WORK REQUIRED :: Exact copy, no pictures: set down every entry below as written.
---------- INPUT RECORDS
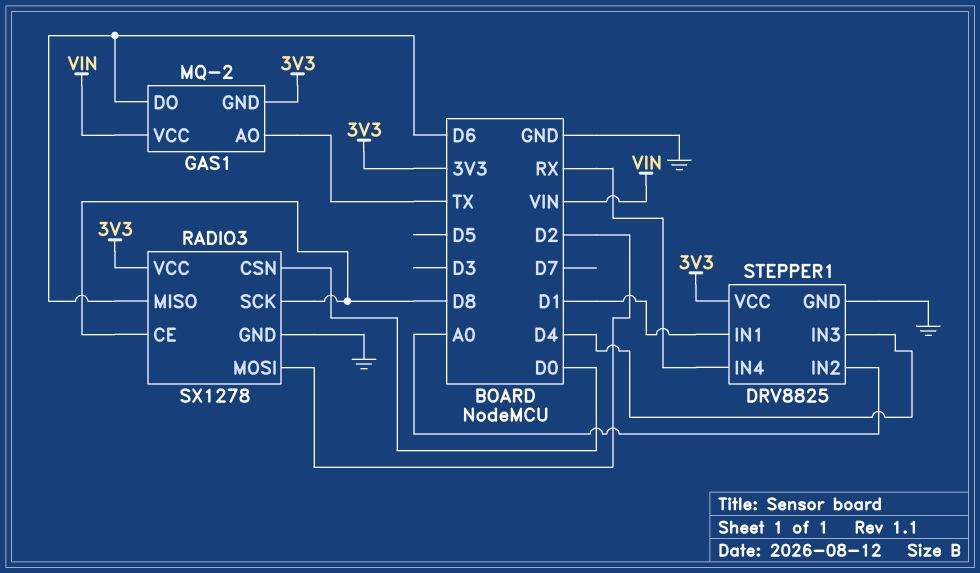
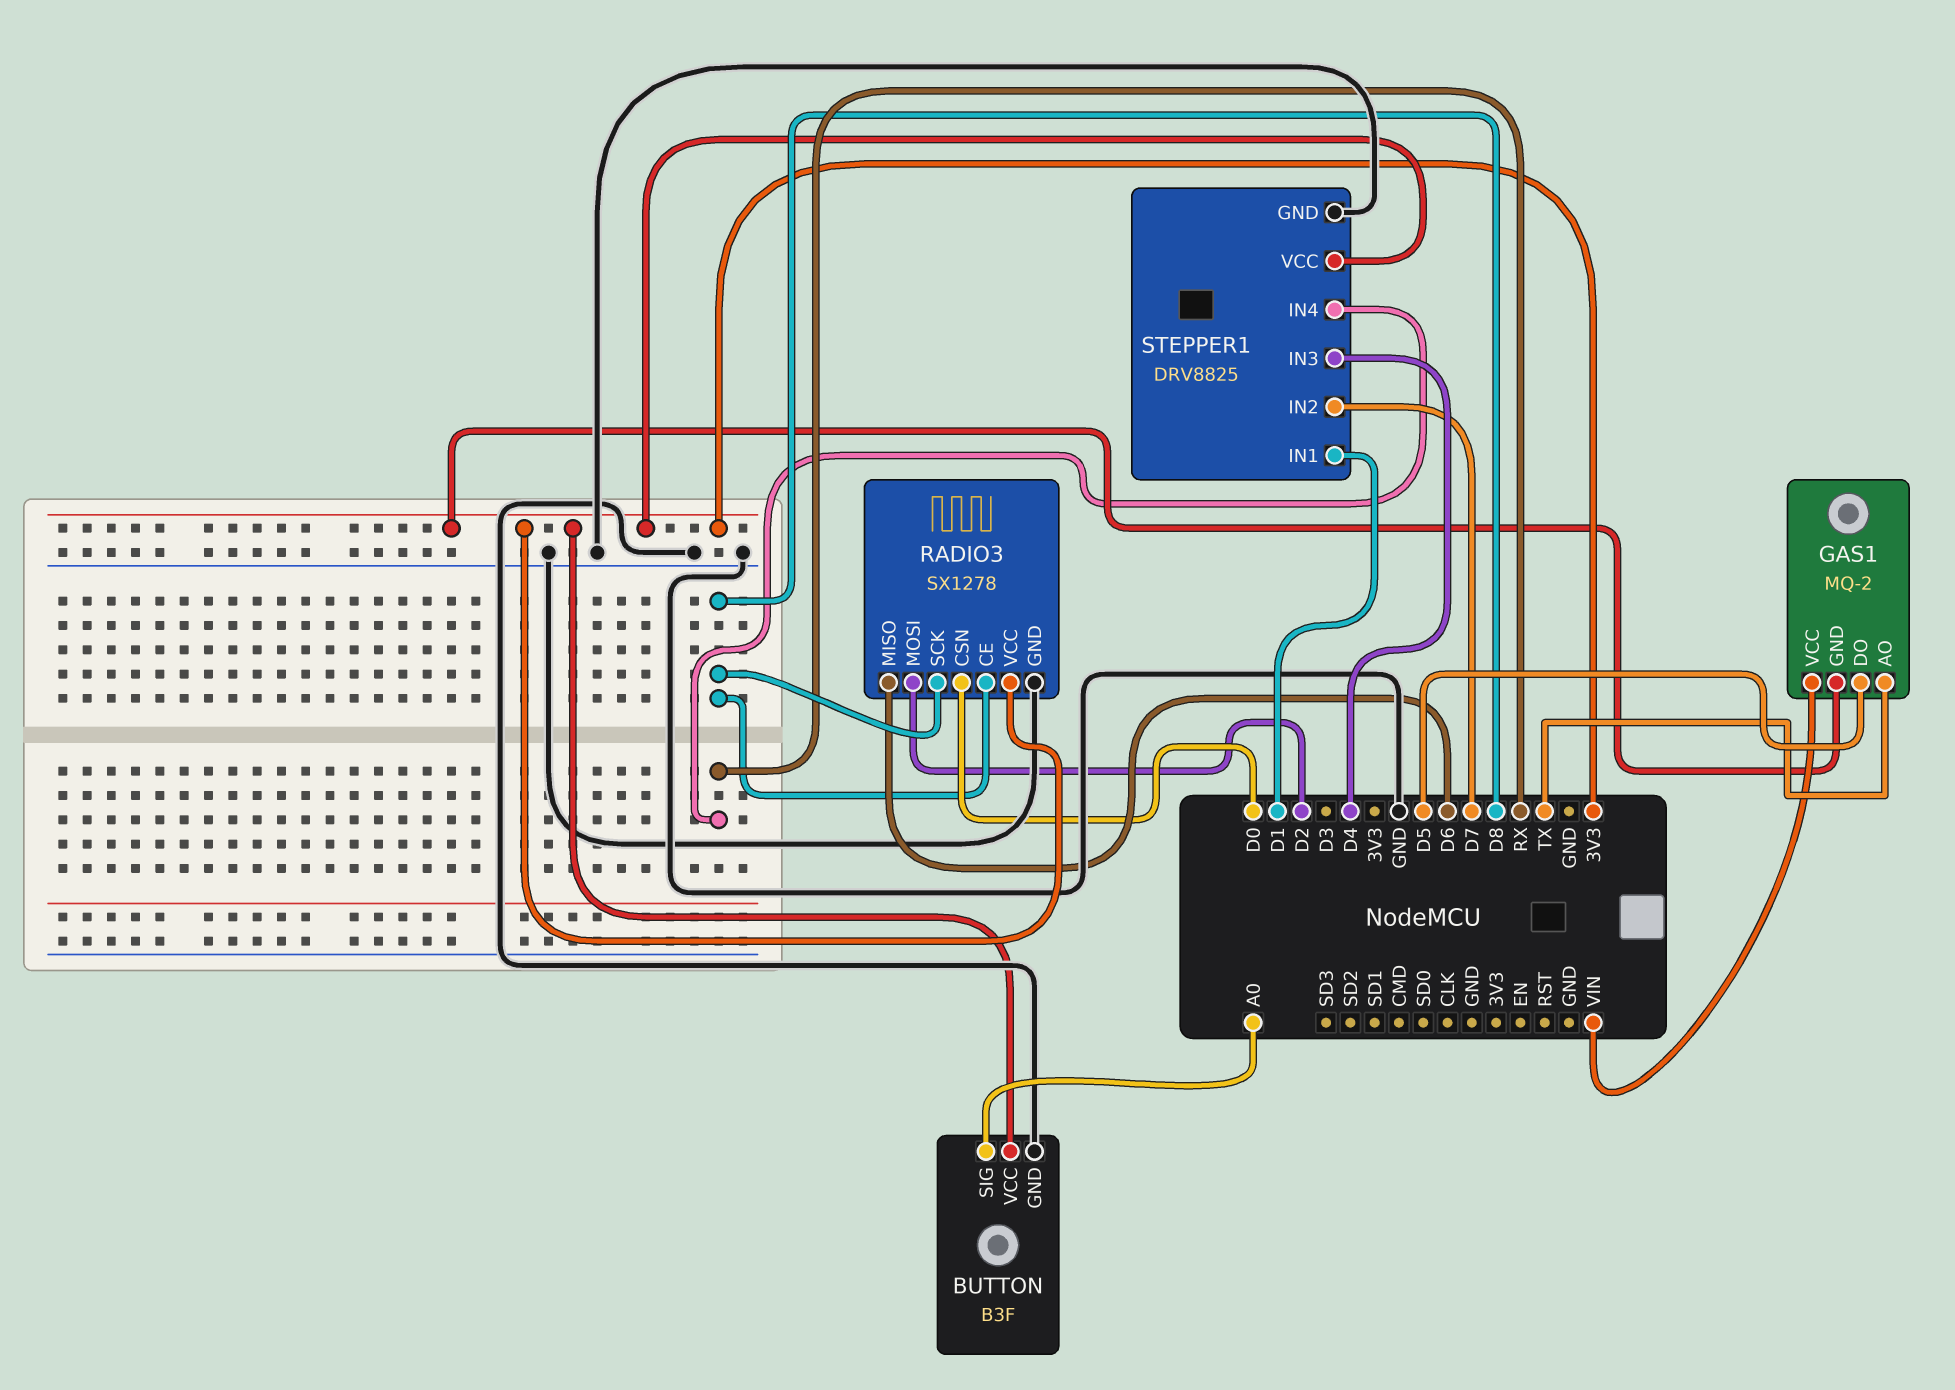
BUTTON: none -> B3F
BUTTON pin GND: none -> GND
BUTTON pin SIG: none -> A0
BUTTON pin VCC: none -> 3V3
GAS1 pin DO: D6 -> D5
STEPPER1 pin IN2: A0 -> D7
--------------------
EXERCISE SOLUTION ::
BUTTON: none -> B3F
BUTTON pin GND: none -> GND
BUTTON pin SIG: none -> A0
BUTTON pin VCC: none -> 3V3
GAS1 pin DO: D6 -> D5
STEPPER1 pin IN2: A0 -> D7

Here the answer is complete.